§ Listed records

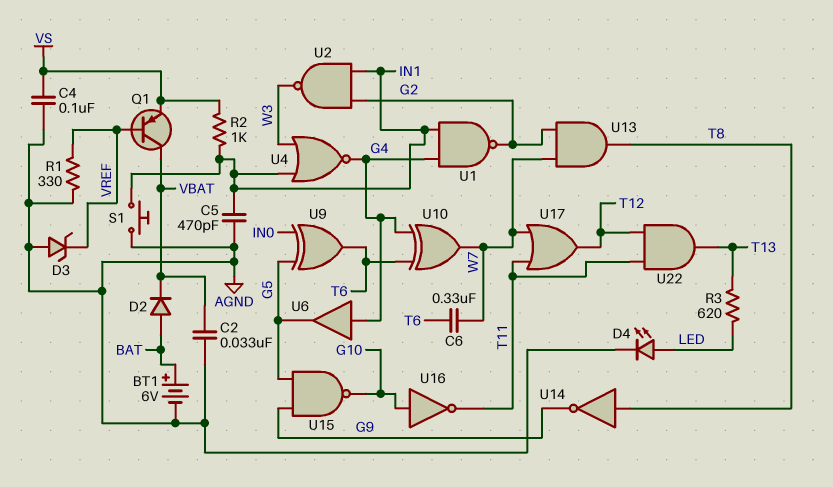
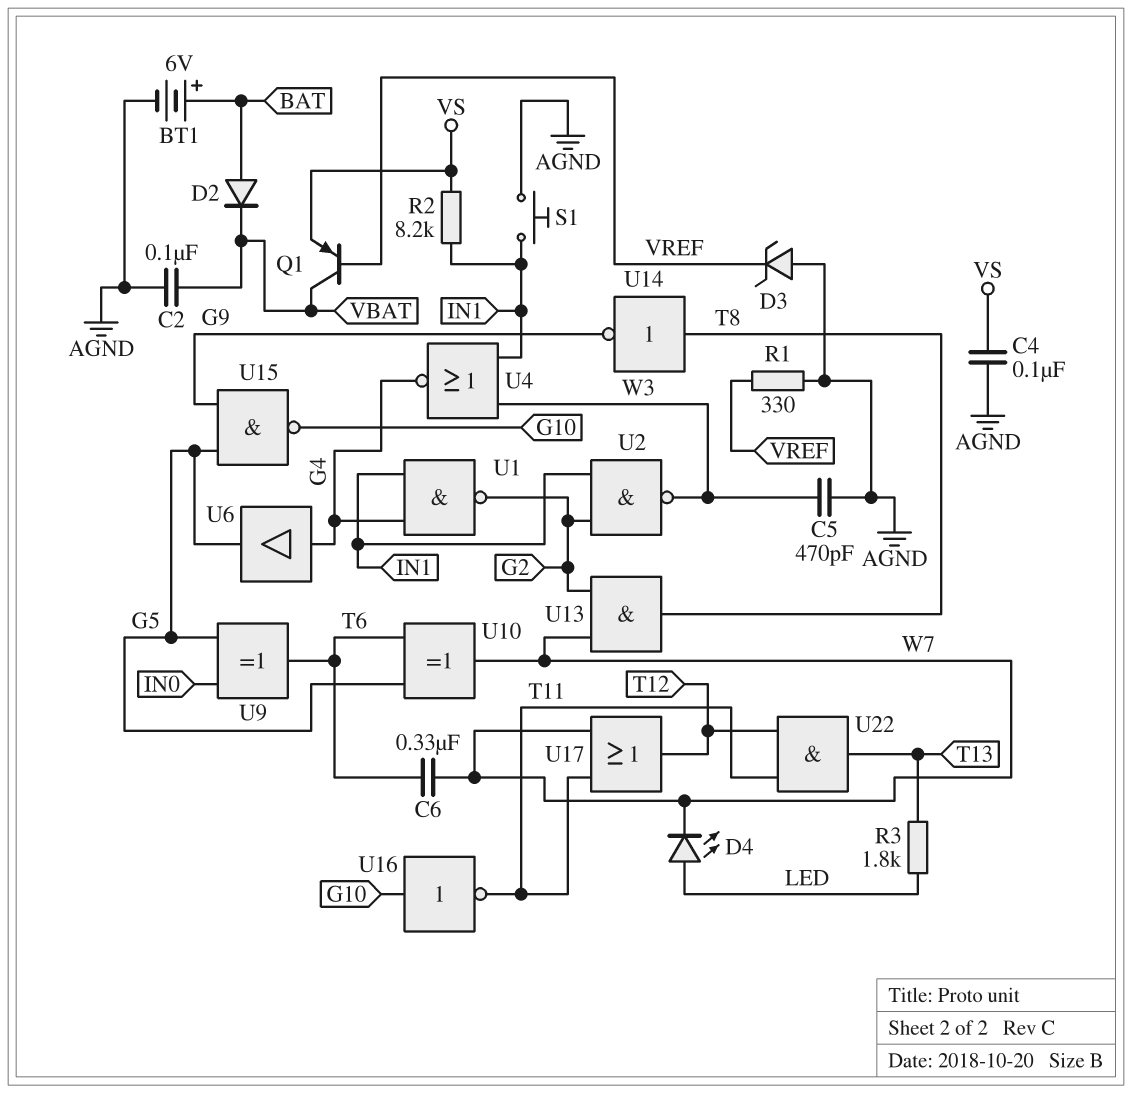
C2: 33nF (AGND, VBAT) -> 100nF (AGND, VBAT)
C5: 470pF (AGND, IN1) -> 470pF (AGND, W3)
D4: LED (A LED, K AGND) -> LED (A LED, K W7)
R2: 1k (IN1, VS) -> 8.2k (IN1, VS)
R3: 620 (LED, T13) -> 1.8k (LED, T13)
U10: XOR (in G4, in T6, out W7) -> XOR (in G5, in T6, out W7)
--
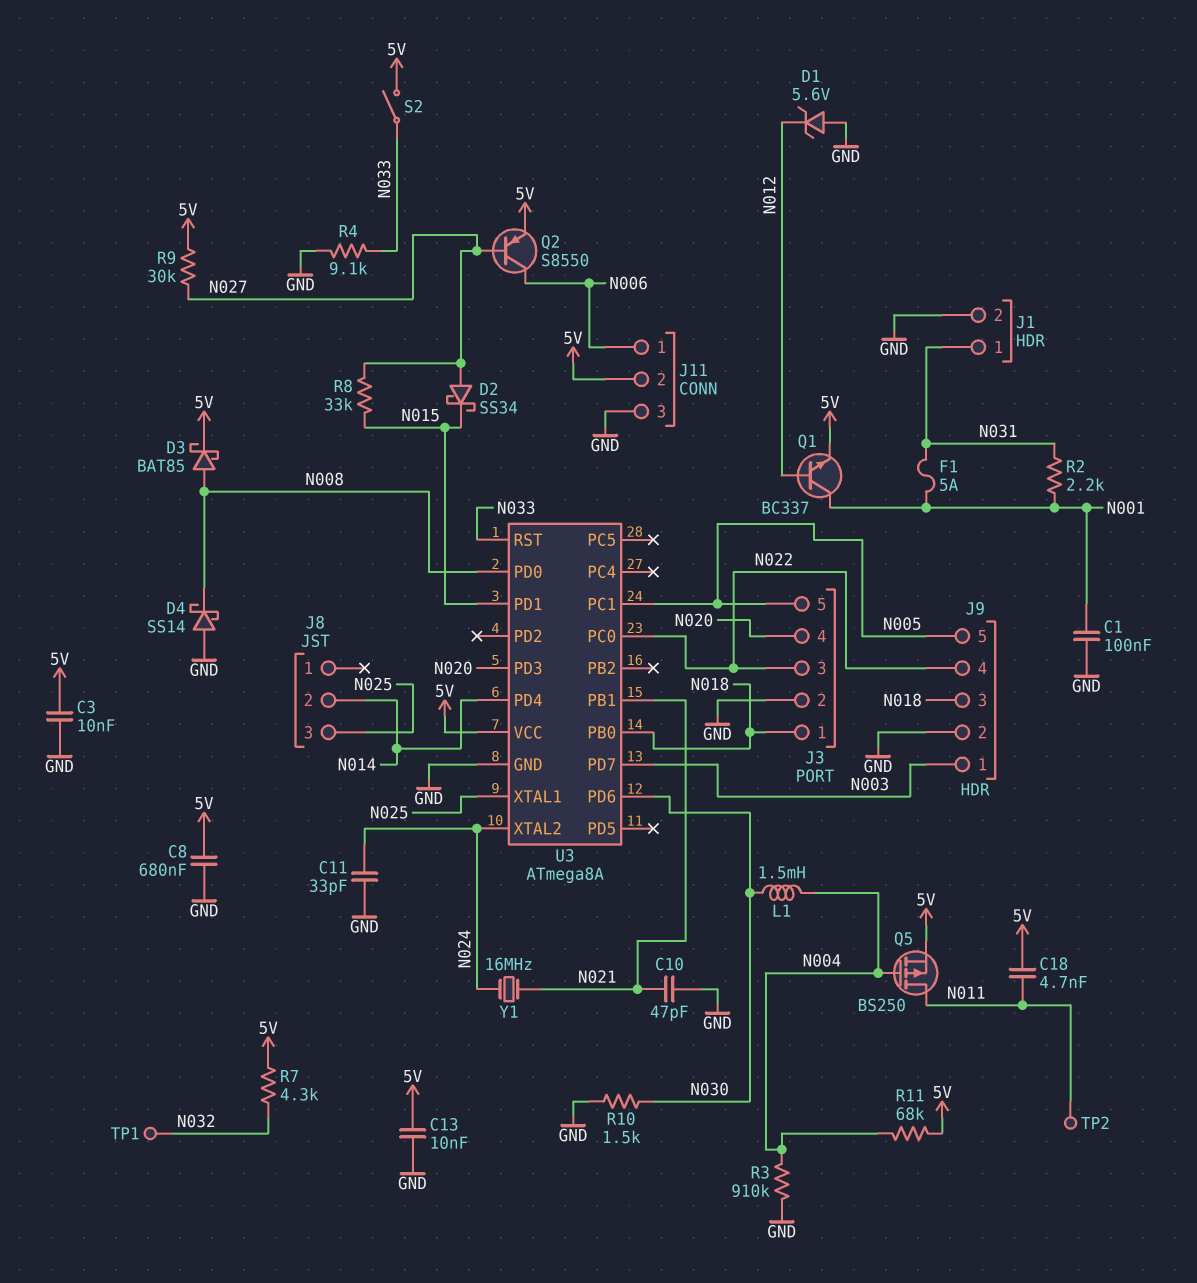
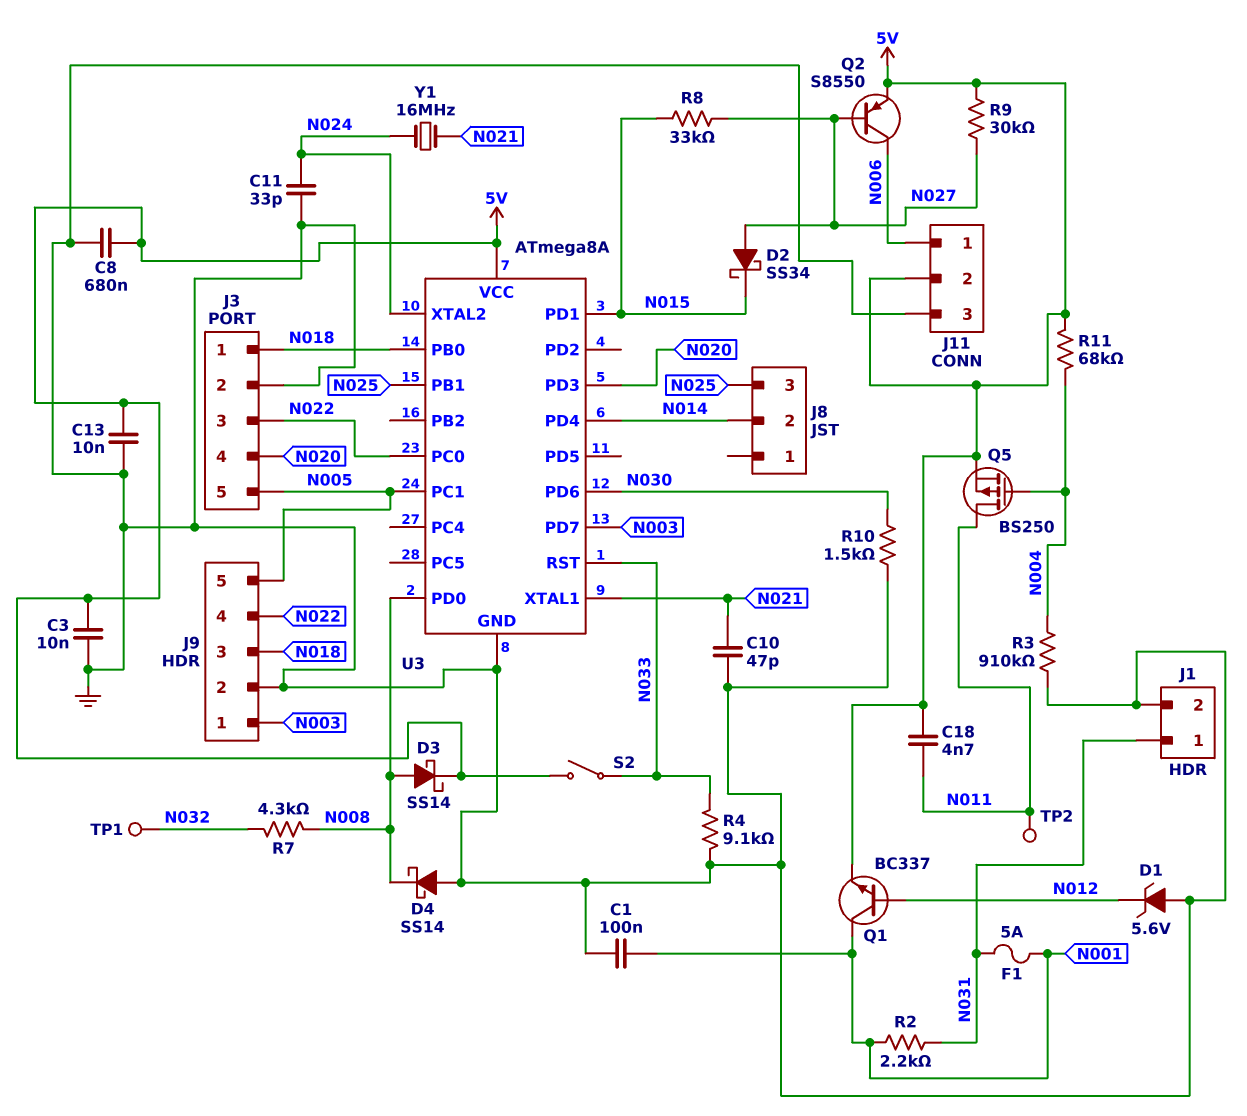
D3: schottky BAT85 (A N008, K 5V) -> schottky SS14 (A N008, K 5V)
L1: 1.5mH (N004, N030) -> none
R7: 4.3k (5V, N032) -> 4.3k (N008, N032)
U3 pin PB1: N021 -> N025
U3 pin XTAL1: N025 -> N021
--
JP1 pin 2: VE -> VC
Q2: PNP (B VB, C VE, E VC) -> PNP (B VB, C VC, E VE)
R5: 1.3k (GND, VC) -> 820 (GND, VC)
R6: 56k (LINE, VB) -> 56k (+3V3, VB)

§ Exercise prompt
Your task is to retype the entries verbatim, starting with the line that holds "C2: 33nF (AGND, VBAT) -> 100nF (AGND, VBAT)" and stopping after the line that holds "U10: XOR (in".

§ Solution to this task
C2: 33nF (AGND, VBAT) -> 100nF (AGND, VBAT)
C5: 470pF (AGND, IN1) -> 470pF (AGND, W3)
D4: LED (A LED, K AGND) -> LED (A LED, K W7)
R2: 1k (IN1, VS) -> 8.2k (IN1, VS)
R3: 620 (LED, T13) -> 1.8k (LED, T13)
U10: XOR (in G4, in T6, out W7) -> XOR (in G5, in T6, out W7)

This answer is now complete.